**Scene image comparisons:**
-- Opening Marker --
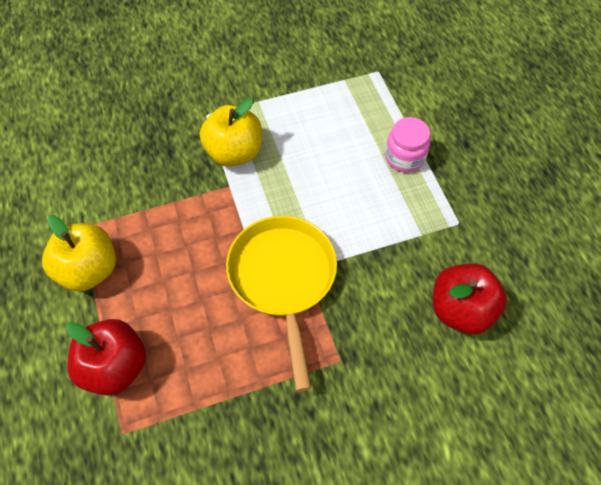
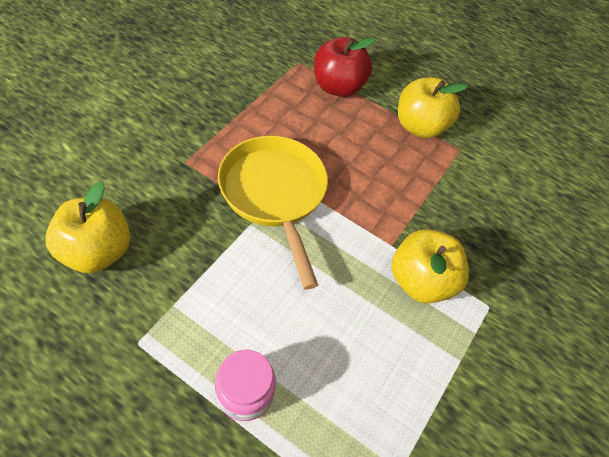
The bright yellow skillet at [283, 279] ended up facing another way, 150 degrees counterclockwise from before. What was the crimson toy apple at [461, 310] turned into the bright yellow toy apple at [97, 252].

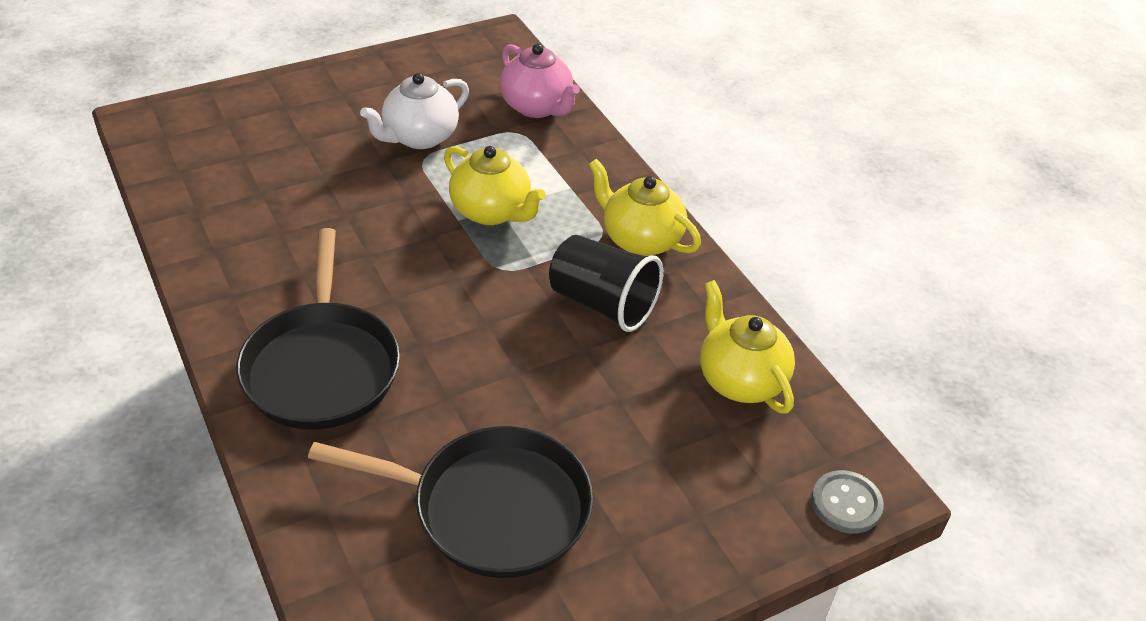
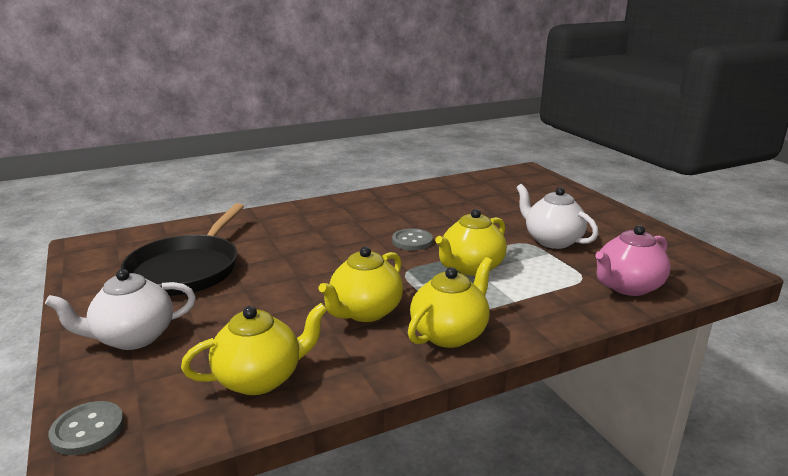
The second view lost the ebony skillet at [322, 367]. Where the ebony beaker stood at [602, 304], the bright yellow teapot came to stand at [365, 312]. The second view gained the snow-white teapot at [133, 337]. The second view gained the ash-grey button at [412, 241].

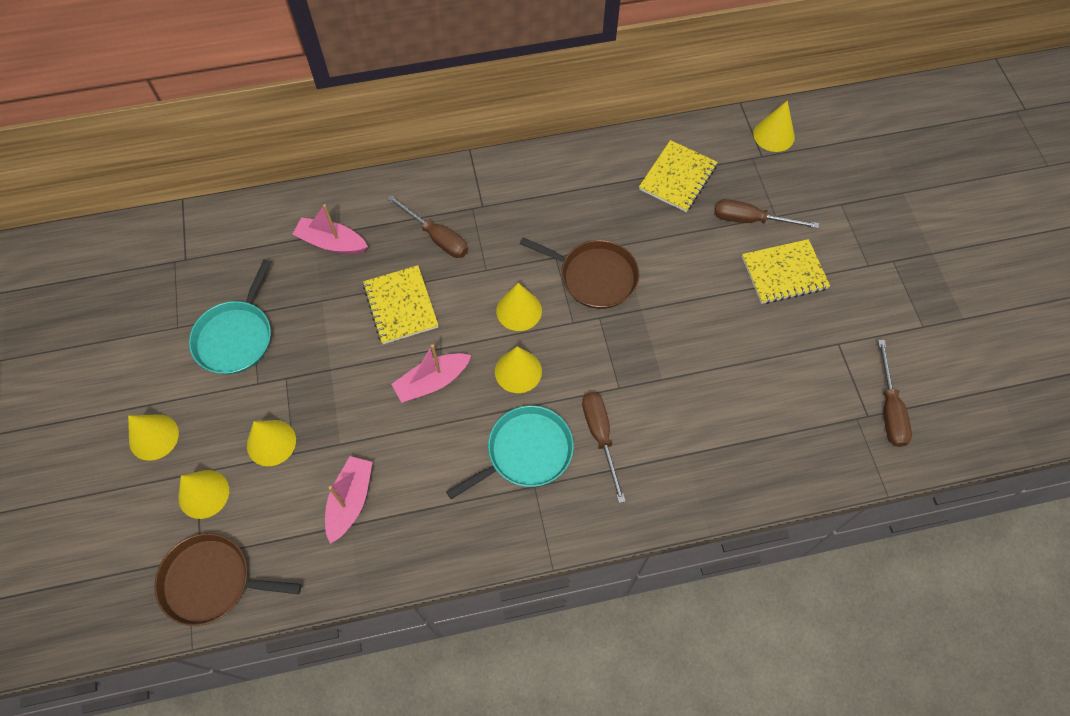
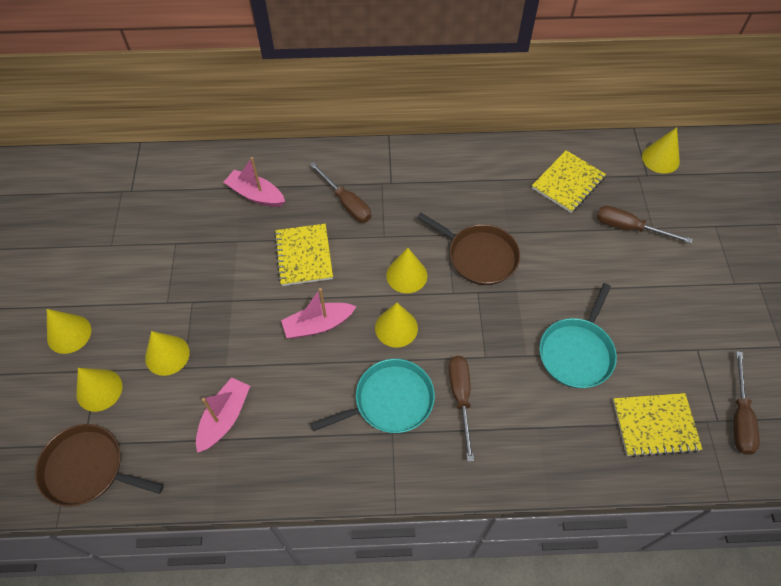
The aqua skillet ended up elsewhere, having gone from [236, 337] to [577, 352]. The bright yellow notebook ended up elsewhere, having gone from [784, 273] to [655, 425].

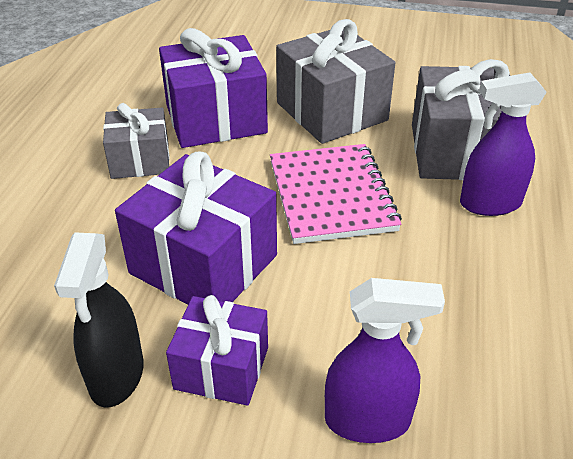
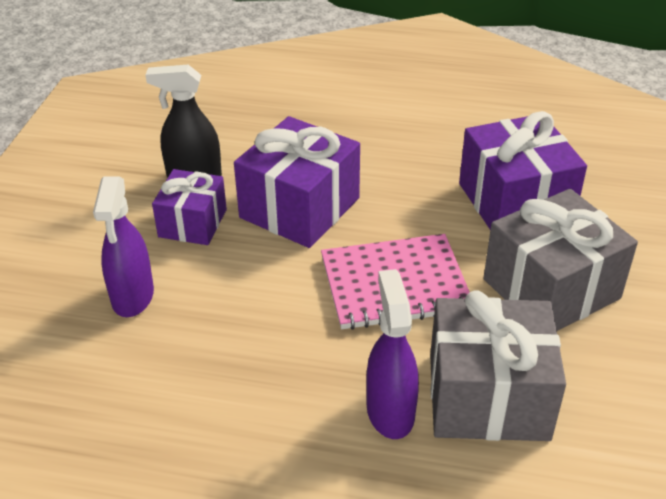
The second view lost the ash-grey gift at [140, 160].

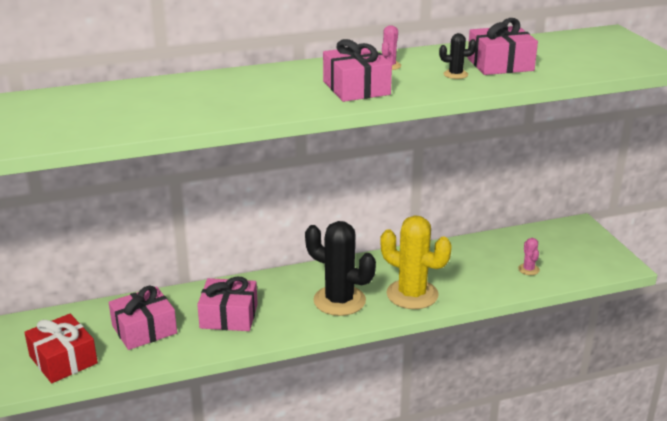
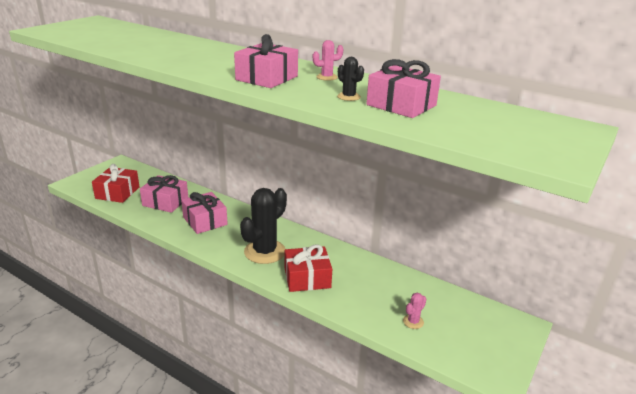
The ebony prickly plant at [339, 301] ended up facing another way, 45 degrees clockwise from before. Where the bright yellow prickly plant stood at [412, 294], the crimson gift came to stand at [307, 278].

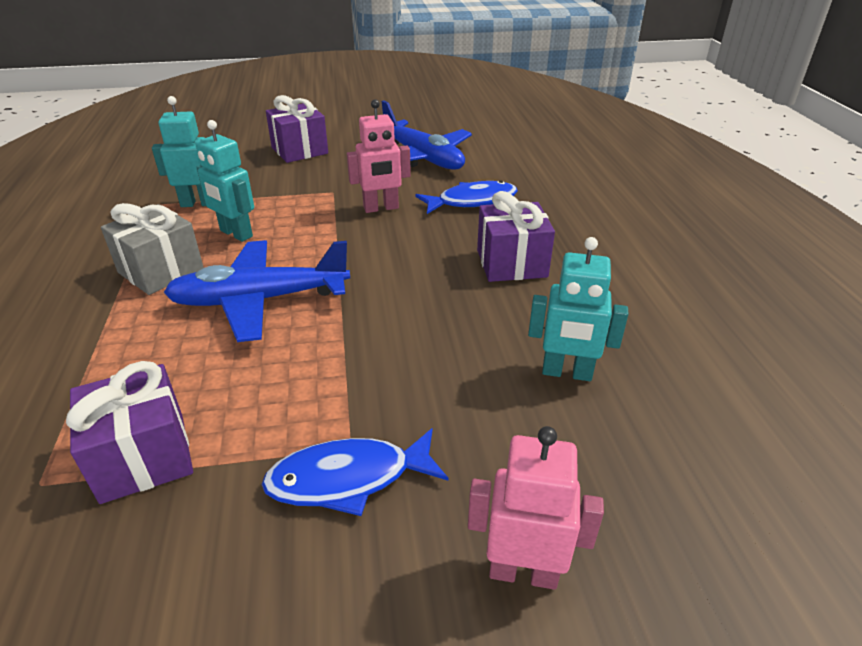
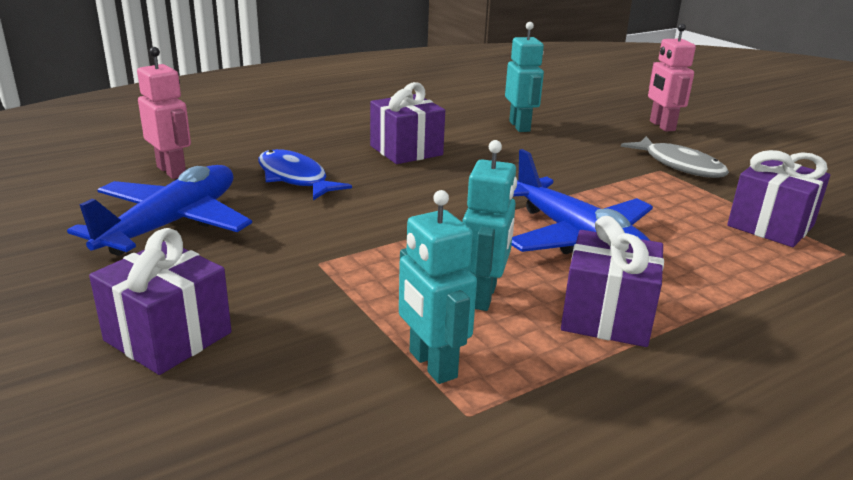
What was the ash-grey gift at [161, 271] turned into the royal purple gift at [606, 316]. What was the blue toy fish at [349, 478] turned into the ash-grey toy fish at [679, 165]. The rose-pink robot ended up elsewhere, having gone from [381, 208] to [172, 171].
-- Closing Marker --
**What is expected:** Although the records above contain pictures, your copy should give only their text, exactly as written.

**Task solution:**
The bright yellow skillet at [283, 279] ended up facing another way, 150 degrees counterclockwise from before. What was the crimson toy apple at [461, 310] turned into the bright yellow toy apple at [97, 252].

The second view lost the ebony skillet at [322, 367]. Where the ebony beaker stood at [602, 304], the bright yellow teapot came to stand at [365, 312]. The second view gained the snow-white teapot at [133, 337]. The second view gained the ash-grey button at [412, 241].

The aqua skillet ended up elsewhere, having gone from [236, 337] to [577, 352]. The bright yellow notebook ended up elsewhere, having gone from [784, 273] to [655, 425].

The second view lost the ash-grey gift at [140, 160].

The ebony prickly plant at [339, 301] ended up facing another way, 45 degrees clockwise from before. Where the bright yellow prickly plant stood at [412, 294], the crimson gift came to stand at [307, 278].

What was the ash-grey gift at [161, 271] turned into the royal purple gift at [606, 316]. What was the blue toy fish at [349, 478] turned into the ash-grey toy fish at [679, 165]. The rose-pink robot ended up elsewhere, having gone from [381, 208] to [172, 171].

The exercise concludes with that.